▶ **Given information**

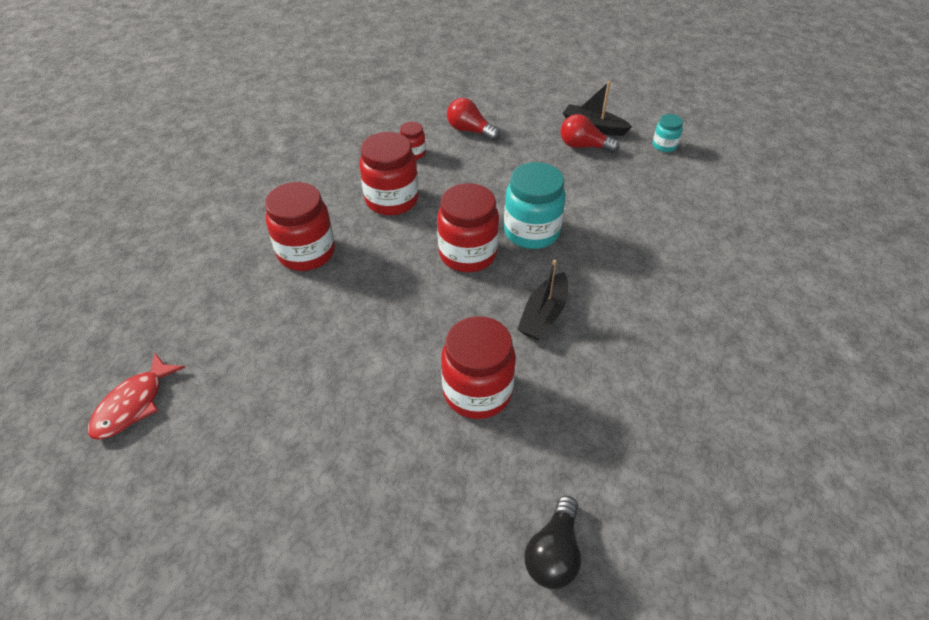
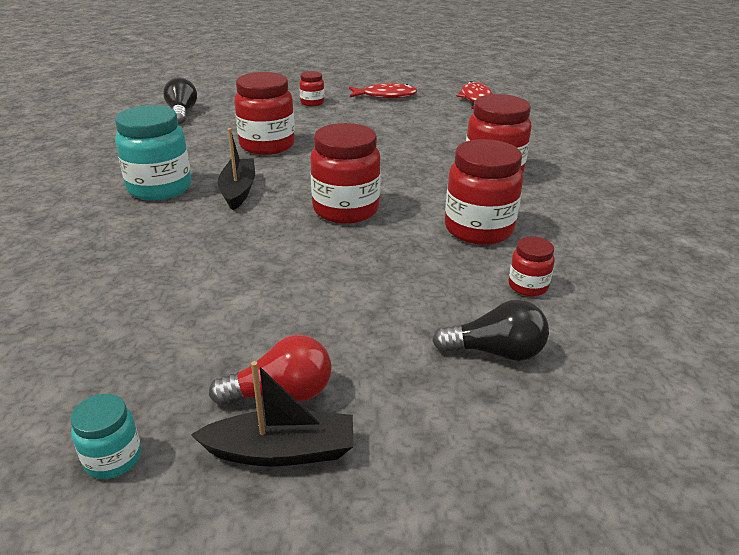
camera: 150 degrees right, 15 degrees down
(229, 476) = (385, 96): none -> red fish
(348, 500) = (312, 103): none -> red jar
(469, 130) = (496, 352): red light bulb -> black light bulb
(531, 232) = (291, 246): turquoise jar -> turquoise jar (160, 188)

▶ **Description of the task**
From the listing above, pick out every line containing "none".

▶ **Response to the exercise**
(229, 476) = (385, 96): none -> red fish
(348, 500) = (312, 103): none -> red jar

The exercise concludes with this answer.